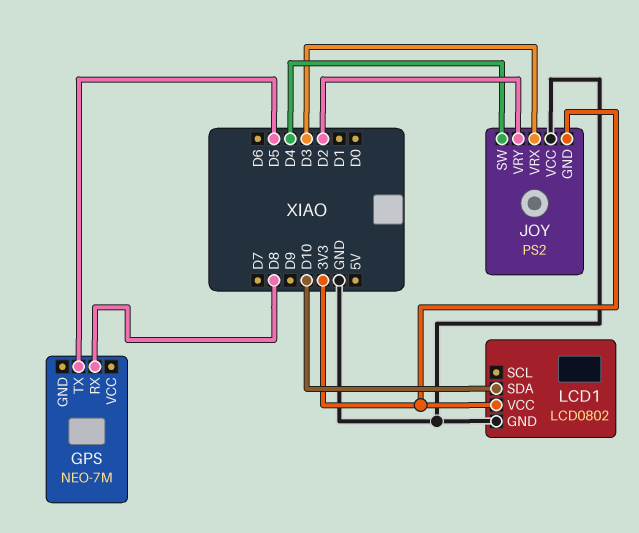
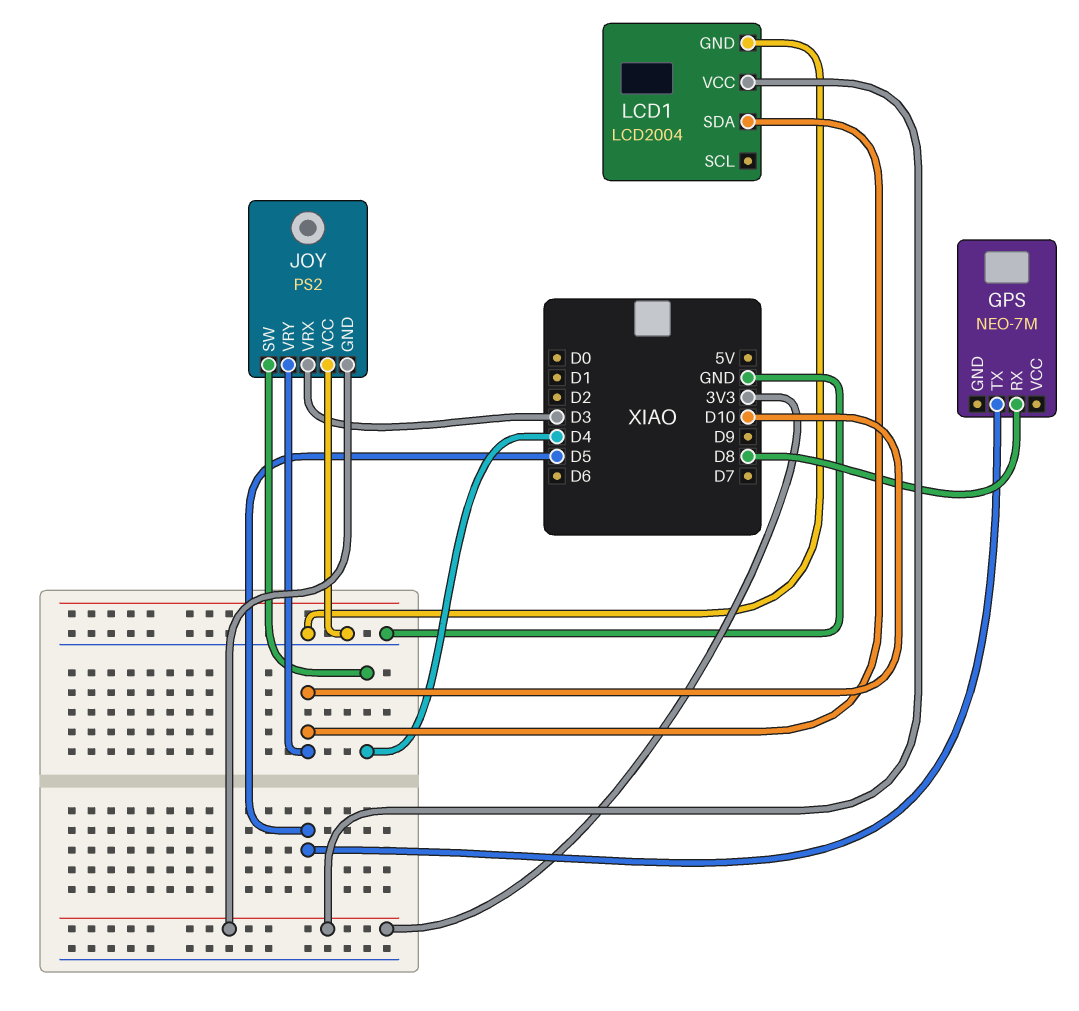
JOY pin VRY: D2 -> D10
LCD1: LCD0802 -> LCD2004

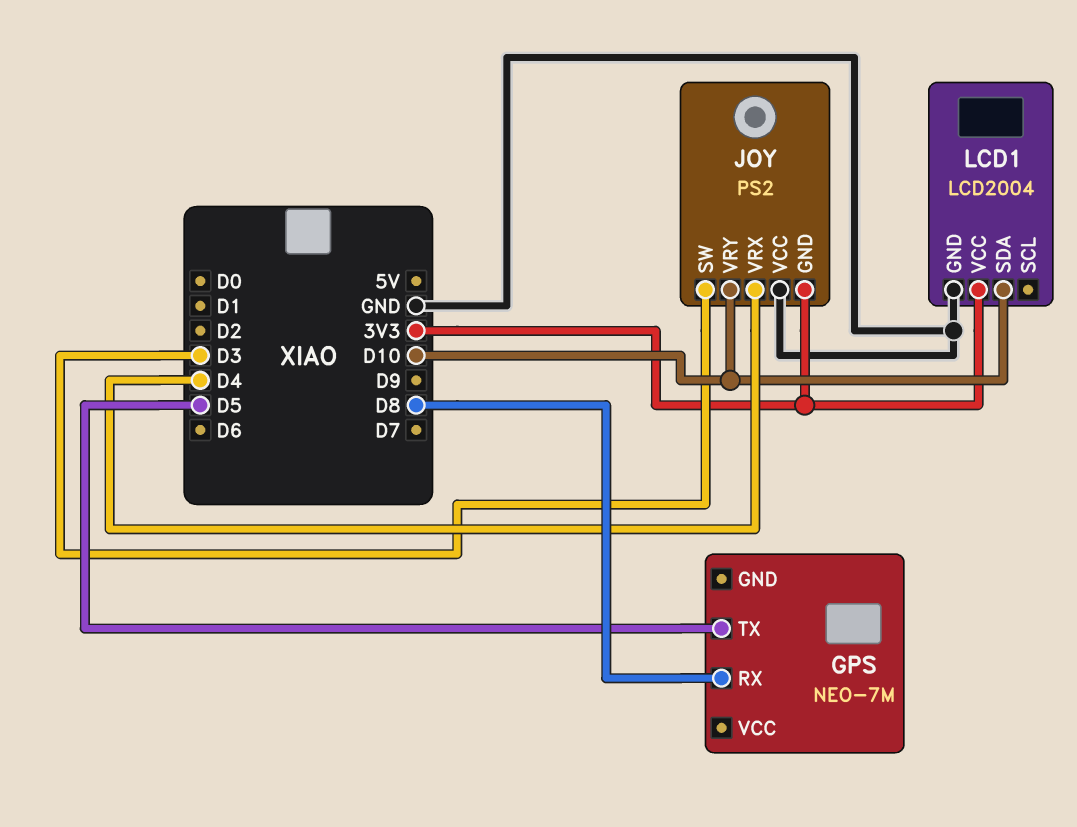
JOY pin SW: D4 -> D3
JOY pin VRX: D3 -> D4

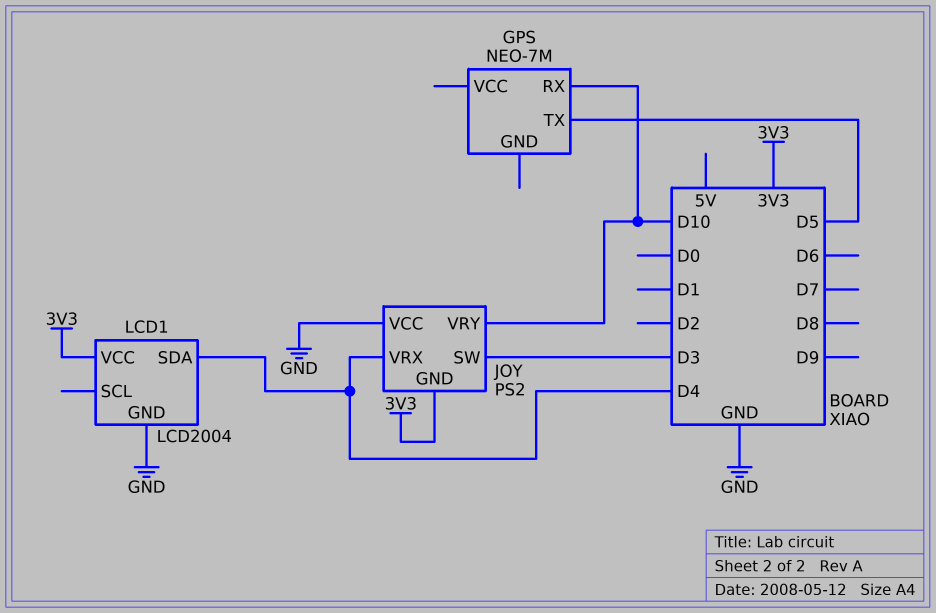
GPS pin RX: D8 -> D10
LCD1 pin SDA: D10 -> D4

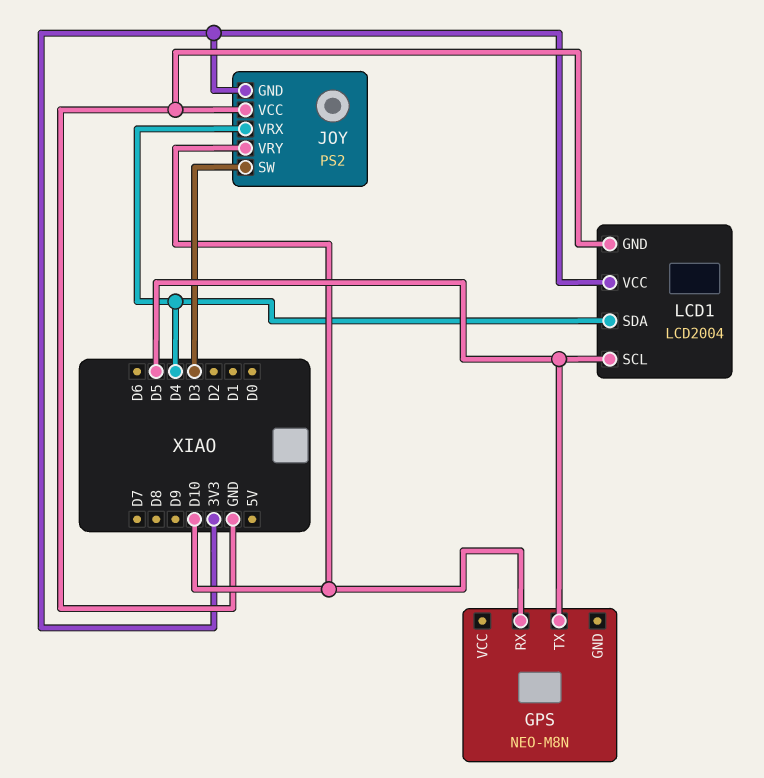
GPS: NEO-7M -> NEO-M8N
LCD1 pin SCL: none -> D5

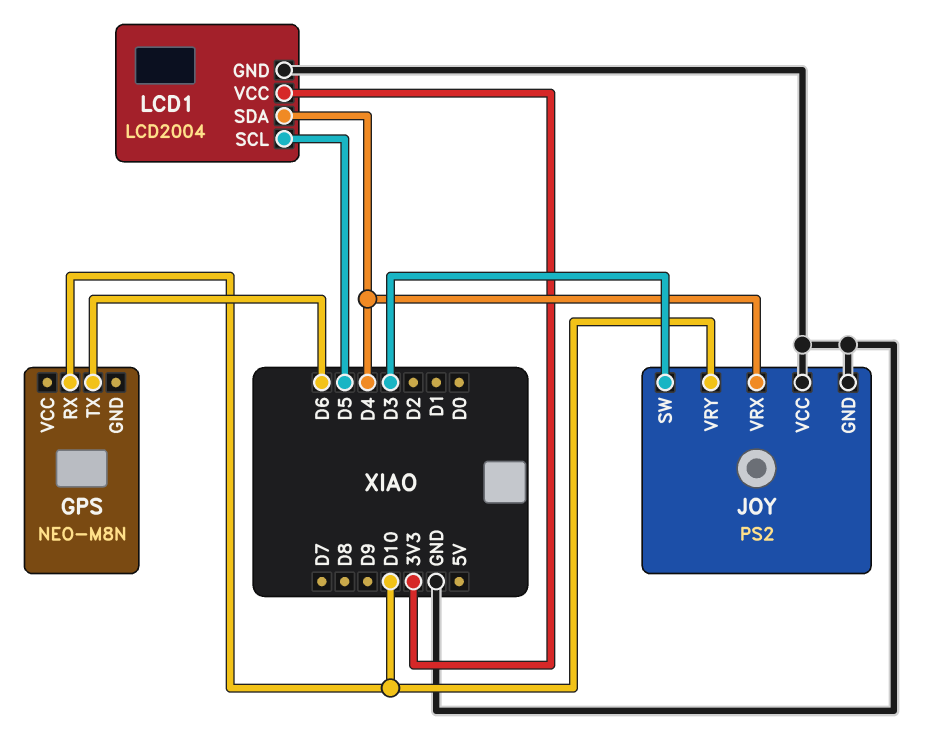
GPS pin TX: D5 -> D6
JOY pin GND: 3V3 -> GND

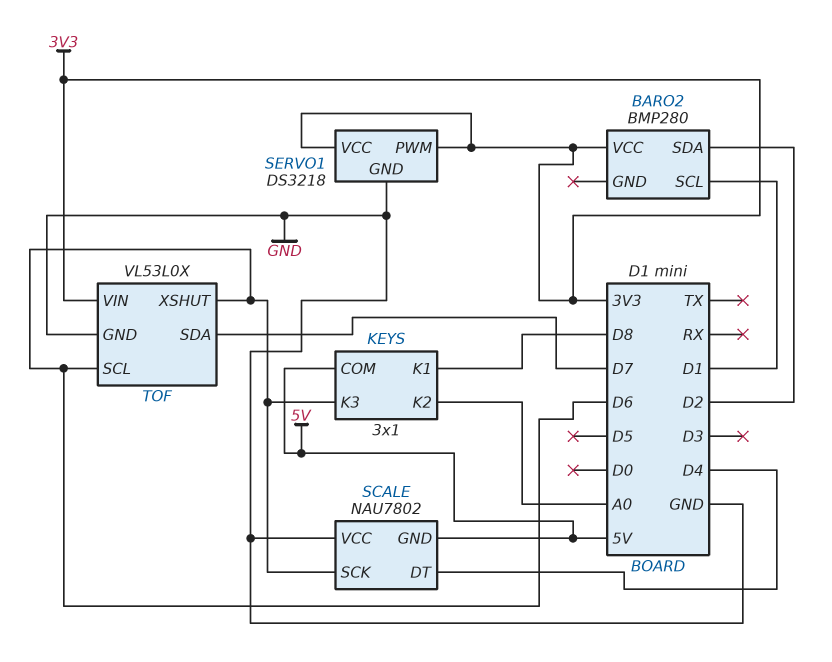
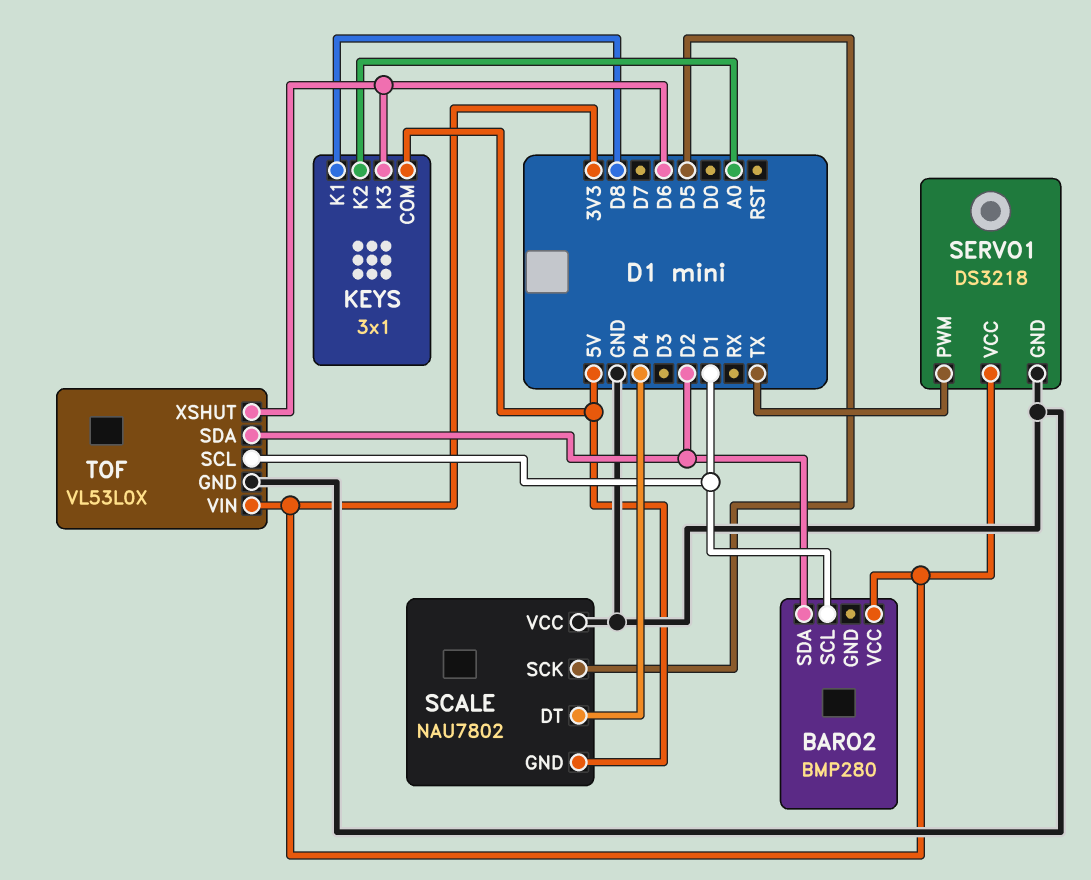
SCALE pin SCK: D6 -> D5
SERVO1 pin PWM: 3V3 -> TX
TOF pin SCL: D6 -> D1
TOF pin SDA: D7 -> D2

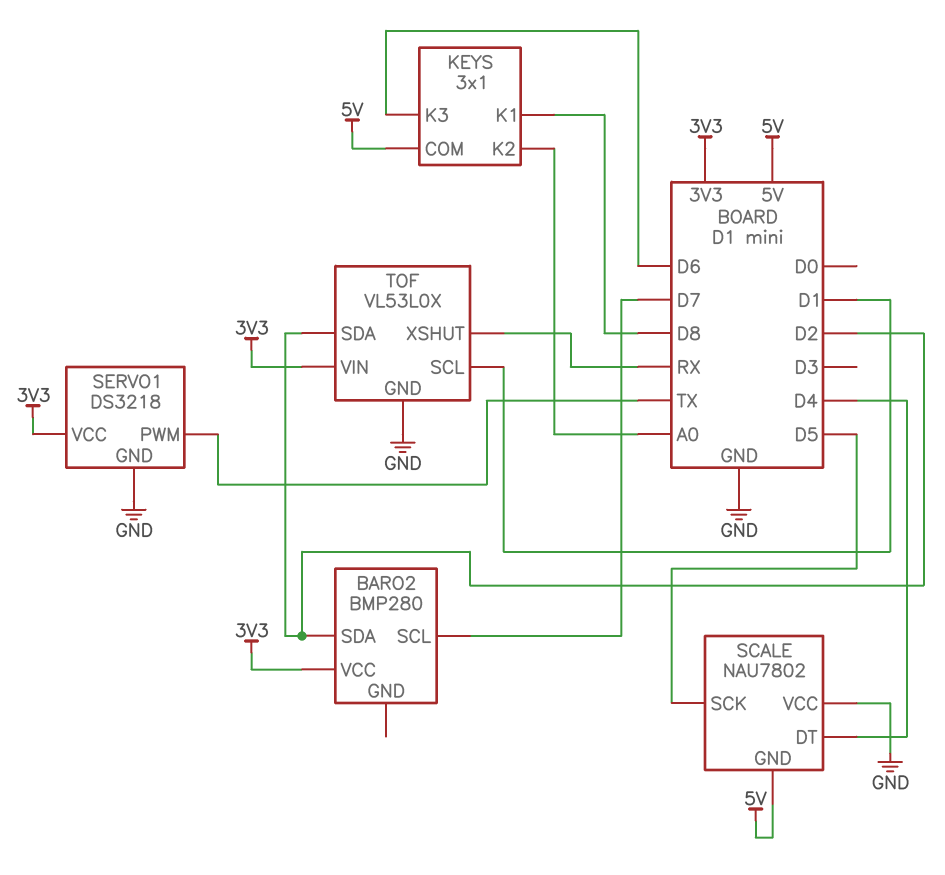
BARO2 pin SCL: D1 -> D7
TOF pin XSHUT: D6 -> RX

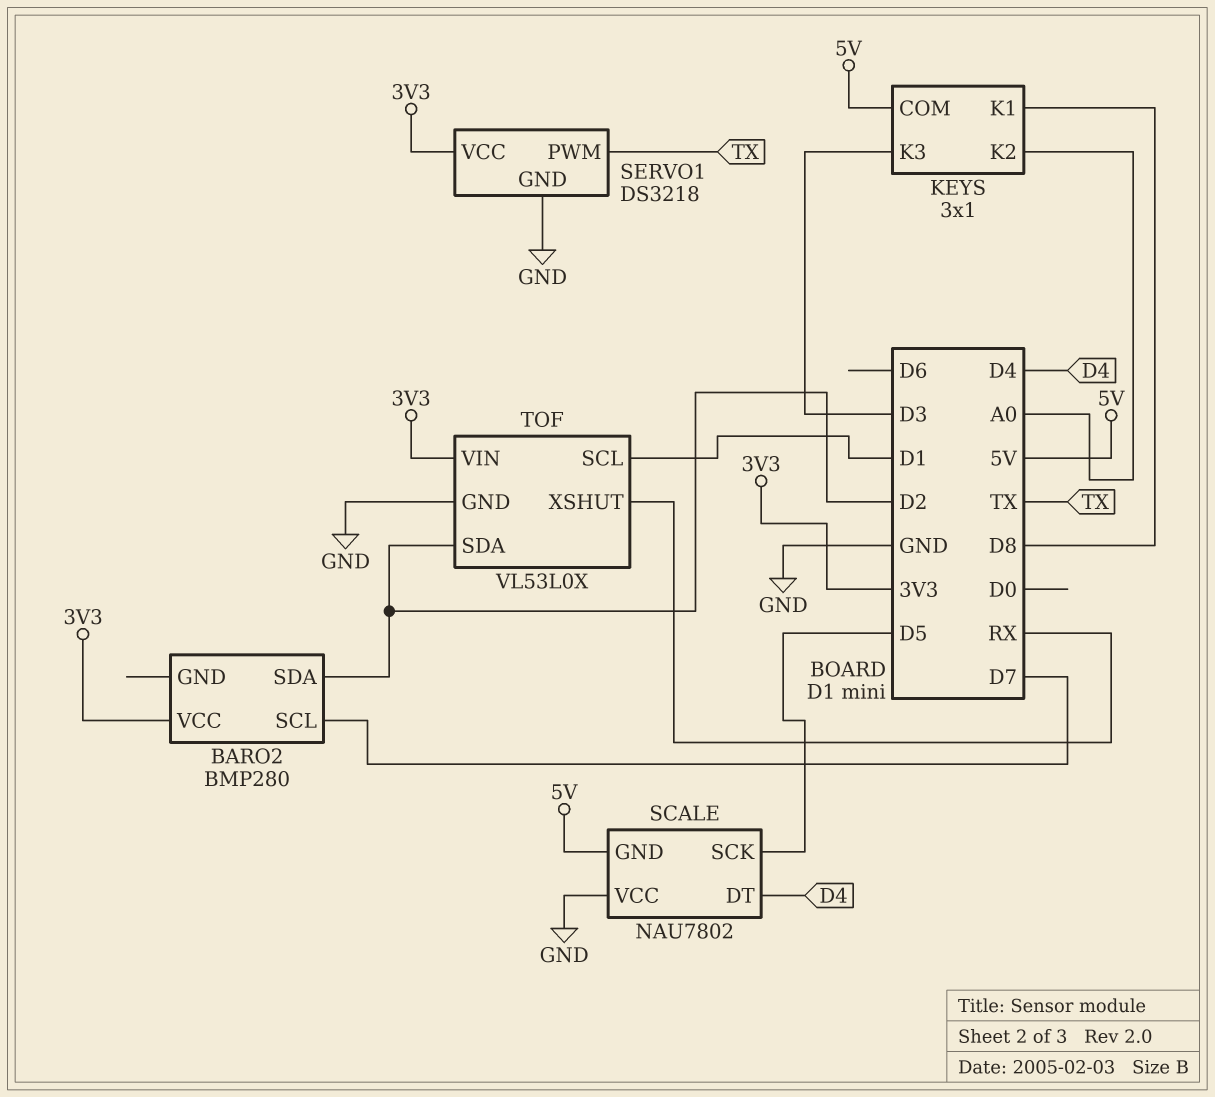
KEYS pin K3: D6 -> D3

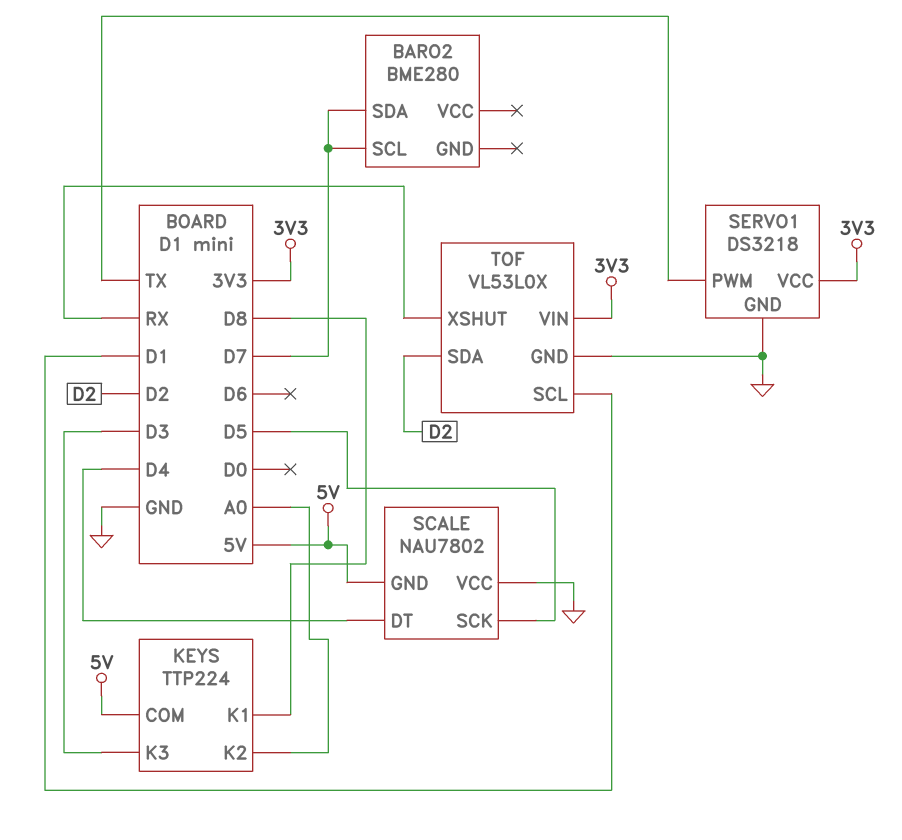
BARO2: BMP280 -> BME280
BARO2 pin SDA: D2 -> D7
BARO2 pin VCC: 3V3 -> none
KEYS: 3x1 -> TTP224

■ ■ ■

• Directions:
All of the records should be output exactly as they stand, with pictures omitted.

• Solution to this problem:
JOY pin VRY: D2 -> D10
LCD1: LCD0802 -> LCD2004

JOY pin SW: D4 -> D3
JOY pin VRX: D3 -> D4

GPS pin RX: D8 -> D10
LCD1 pin SDA: D10 -> D4

GPS: NEO-7M -> NEO-M8N
LCD1 pin SCL: none -> D5

GPS pin TX: D5 -> D6
JOY pin GND: 3V3 -> GND

SCALE pin SCK: D6 -> D5
SERVO1 pin PWM: 3V3 -> TX
TOF pin SCL: D6 -> D1
TOF pin SDA: D7 -> D2

BARO2 pin SCL: D1 -> D7
TOF pin XSHUT: D6 -> RX

KEYS pin K3: D6 -> D3

BARO2: BMP280 -> BME280
BARO2 pin SDA: D2 -> D7
BARO2 pin VCC: 3V3 -> none
KEYS: 3x1 -> TTP224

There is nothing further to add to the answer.